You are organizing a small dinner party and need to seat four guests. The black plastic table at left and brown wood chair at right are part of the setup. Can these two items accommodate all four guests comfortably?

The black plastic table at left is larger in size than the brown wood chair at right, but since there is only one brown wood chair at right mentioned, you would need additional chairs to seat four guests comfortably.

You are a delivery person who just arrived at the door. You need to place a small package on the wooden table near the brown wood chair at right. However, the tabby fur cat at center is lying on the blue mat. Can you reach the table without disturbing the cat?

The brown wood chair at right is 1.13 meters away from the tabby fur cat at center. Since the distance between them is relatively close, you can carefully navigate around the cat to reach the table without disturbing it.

────────────────────────────────────────

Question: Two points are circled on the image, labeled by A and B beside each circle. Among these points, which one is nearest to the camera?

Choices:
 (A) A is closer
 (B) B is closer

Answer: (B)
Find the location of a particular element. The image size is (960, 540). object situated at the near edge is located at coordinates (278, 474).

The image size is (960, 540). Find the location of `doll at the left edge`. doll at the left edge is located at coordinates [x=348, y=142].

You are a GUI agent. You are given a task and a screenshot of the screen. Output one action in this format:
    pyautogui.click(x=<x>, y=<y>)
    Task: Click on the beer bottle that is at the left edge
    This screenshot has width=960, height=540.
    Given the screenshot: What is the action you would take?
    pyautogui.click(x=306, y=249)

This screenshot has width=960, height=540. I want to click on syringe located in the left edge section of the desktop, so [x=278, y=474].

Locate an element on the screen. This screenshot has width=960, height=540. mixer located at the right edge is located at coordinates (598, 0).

────────────────────────────────────────

▶ [Work request]: Render the data as a Markdown table with the columns Row and Text, putting a row number and one line in each row. Begin at the line that contains "The image size is (960, 540). Find", stop after the line that contains "Locate an element", and leave out blank lines.

▶ [The completed task]:
| Row | Text |
|---|---|
| 1 | The image size is (960, 540). Find the location of `doll at the left edge`. doll at the left edge is located at coordinates [x=348, y=142]. |
| 2 | You are a GUI agent. You are given a task and a screenshot of the screen. Output one action in this format: |
| 3 |     pyautogui.click(x=<x>, y=<y>) |
| 4 |     Task: Click on the beer bottle that is at the left edge |
| 5 |     This screenshot has width=960, height=540. |
| 6 |     Given the screenshot: What is the action you would take? |
| 7 |     pyautogui.click(x=306, y=249) |
| 8 | This screenshot has width=960, height=540. I want to click on syringe located in the left edge section of the desktop, so [x=278, y=474]. |
| 9 | Locate an element on the screen. This screenshot has width=960, height=540. mixer located at the right edge is located at coordinates (598, 0). |